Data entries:
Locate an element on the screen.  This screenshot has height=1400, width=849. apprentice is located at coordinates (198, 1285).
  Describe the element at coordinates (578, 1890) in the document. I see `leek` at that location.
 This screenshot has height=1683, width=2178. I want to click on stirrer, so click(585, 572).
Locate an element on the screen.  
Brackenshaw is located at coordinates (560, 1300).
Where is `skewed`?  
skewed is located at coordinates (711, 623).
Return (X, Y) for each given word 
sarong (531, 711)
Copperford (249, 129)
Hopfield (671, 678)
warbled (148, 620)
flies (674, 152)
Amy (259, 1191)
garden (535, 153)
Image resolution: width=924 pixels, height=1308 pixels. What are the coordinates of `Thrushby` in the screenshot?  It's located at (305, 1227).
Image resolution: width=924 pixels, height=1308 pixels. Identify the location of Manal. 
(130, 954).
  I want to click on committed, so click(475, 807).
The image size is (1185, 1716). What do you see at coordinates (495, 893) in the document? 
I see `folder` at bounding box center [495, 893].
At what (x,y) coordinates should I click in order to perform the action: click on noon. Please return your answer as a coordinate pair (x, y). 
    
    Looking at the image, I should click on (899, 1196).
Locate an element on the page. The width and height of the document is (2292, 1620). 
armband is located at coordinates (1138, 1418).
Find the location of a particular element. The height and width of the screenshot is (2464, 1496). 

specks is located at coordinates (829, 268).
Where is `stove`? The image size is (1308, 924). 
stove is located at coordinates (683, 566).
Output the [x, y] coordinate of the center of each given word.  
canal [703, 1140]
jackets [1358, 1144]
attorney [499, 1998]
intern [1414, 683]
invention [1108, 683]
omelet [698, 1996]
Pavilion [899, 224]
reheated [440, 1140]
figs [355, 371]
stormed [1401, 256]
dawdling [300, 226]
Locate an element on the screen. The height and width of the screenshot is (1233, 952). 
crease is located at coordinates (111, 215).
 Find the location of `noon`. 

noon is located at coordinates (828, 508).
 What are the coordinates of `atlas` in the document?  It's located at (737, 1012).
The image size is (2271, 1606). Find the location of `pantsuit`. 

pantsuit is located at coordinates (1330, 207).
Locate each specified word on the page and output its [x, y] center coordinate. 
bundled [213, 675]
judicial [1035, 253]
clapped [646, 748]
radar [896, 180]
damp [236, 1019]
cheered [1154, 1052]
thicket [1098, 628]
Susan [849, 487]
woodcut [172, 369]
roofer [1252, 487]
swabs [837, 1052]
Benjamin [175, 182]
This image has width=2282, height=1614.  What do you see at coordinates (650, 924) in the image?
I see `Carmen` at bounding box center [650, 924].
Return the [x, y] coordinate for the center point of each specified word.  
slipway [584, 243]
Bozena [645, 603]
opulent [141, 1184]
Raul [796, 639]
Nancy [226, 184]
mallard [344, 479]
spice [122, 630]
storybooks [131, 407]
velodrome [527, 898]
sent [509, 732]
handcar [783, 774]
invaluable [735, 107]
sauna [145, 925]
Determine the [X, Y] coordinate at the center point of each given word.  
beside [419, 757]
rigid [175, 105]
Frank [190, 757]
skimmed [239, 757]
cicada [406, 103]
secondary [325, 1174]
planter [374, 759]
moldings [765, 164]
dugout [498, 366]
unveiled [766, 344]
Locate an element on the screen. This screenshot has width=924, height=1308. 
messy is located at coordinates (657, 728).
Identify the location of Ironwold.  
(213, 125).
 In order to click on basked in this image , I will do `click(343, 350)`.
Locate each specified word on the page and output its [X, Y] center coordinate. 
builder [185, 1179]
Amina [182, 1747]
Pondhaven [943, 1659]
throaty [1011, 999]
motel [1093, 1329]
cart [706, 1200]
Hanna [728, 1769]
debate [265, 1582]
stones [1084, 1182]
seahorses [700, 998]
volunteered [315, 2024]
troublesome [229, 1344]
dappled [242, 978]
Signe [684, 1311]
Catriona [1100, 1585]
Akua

**REQUIRED WORK:** Reproduce all of the material above word for word, from the first line to the last.

**COMPLETED EXERCISE:**
Locate an element on the screen.  This screenshot has height=1400, width=849. apprentice is located at coordinates (198, 1285).
  Describe the element at coordinates (578, 1890) in the document. I see `leek` at that location.
 This screenshot has height=1683, width=2178. I want to click on stirrer, so click(585, 572).
Locate an element on the screen.  
Brackenshaw is located at coordinates (560, 1300).
Where is `skewed`?  
skewed is located at coordinates (711, 623).
Return (X, Y) for each given word 
sarong (531, 711)
Copperford (249, 129)
Hopfield (671, 678)
warbled (148, 620)
flies (674, 152)
Amy (259, 1191)
garden (535, 153)
Image resolution: width=924 pixels, height=1308 pixels. What are the coordinates of `Thrushby` in the screenshot?  It's located at (305, 1227).
Image resolution: width=924 pixels, height=1308 pixels. Identify the location of Manal. 
(130, 954).
  I want to click on committed, so click(475, 807).
The image size is (1185, 1716). What do you see at coordinates (495, 893) in the document? 
I see `folder` at bounding box center [495, 893].
At what (x,y) coordinates should I click in order to perform the action: click on noon. Please return your answer as a coordinate pair (x, y). 
    
    Looking at the image, I should click on (899, 1196).
Locate an element on the page. The width and height of the document is (2292, 1620). 
armband is located at coordinates (1138, 1418).
Find the location of a particular element. The height and width of the screenshot is (2464, 1496). 

specks is located at coordinates (829, 268).
Where is `stove`? The image size is (1308, 924). 
stove is located at coordinates (683, 566).
Output the [x, y] coordinate of the center of each given word.  
canal [703, 1140]
jackets [1358, 1144]
attorney [499, 1998]
intern [1414, 683]
invention [1108, 683]
omelet [698, 1996]
Pavilion [899, 224]
reheated [440, 1140]
figs [355, 371]
stormed [1401, 256]
dawdling [300, 226]
Locate an element on the screen. The height and width of the screenshot is (1233, 952). 
crease is located at coordinates (111, 215).
 Find the location of `noon`. 

noon is located at coordinates (828, 508).
 What are the coordinates of `atlas` in the document?  It's located at (737, 1012).
The image size is (2271, 1606). Find the location of `pantsuit`. 

pantsuit is located at coordinates (1330, 207).
Locate each specified word on the page and output its [x, y] center coordinate. 
bundled [213, 675]
judicial [1035, 253]
clapped [646, 748]
radar [896, 180]
damp [236, 1019]
cheered [1154, 1052]
thicket [1098, 628]
Susan [849, 487]
woodcut [172, 369]
roofer [1252, 487]
swabs [837, 1052]
Benjamin [175, 182]
This image has width=2282, height=1614.  What do you see at coordinates (650, 924) in the image?
I see `Carmen` at bounding box center [650, 924].
Return the [x, y] coordinate for the center point of each specified word.  
slipway [584, 243]
Bozena [645, 603]
opulent [141, 1184]
Raul [796, 639]
Nancy [226, 184]
mallard [344, 479]
spice [122, 630]
storybooks [131, 407]
velodrome [527, 898]
sent [509, 732]
handcar [783, 774]
invaluable [735, 107]
sauna [145, 925]
Determine the [X, Y] coordinate at the center point of each given word.  
beside [419, 757]
rigid [175, 105]
Frank [190, 757]
skimmed [239, 757]
cicada [406, 103]
secondary [325, 1174]
planter [374, 759]
moldings [765, 164]
dugout [498, 366]
unveiled [766, 344]
Locate an element on the screen. This screenshot has width=924, height=1308. 
messy is located at coordinates (657, 728).
Identify the location of Ironwold.  
(213, 125).
 In order to click on basked in this image , I will do `click(343, 350)`.
Locate each specified word on the page and output its [X, Y] center coordinate. 
builder [185, 1179]
Amina [182, 1747]
Pondhaven [943, 1659]
throaty [1011, 999]
motel [1093, 1329]
cart [706, 1200]
Hanna [728, 1769]
debate [265, 1582]
stones [1084, 1182]
seahorses [700, 998]
volunteered [315, 2024]
troublesome [229, 1344]
dappled [242, 978]
Signe [684, 1311]
Catriona [1100, 1585]
Akua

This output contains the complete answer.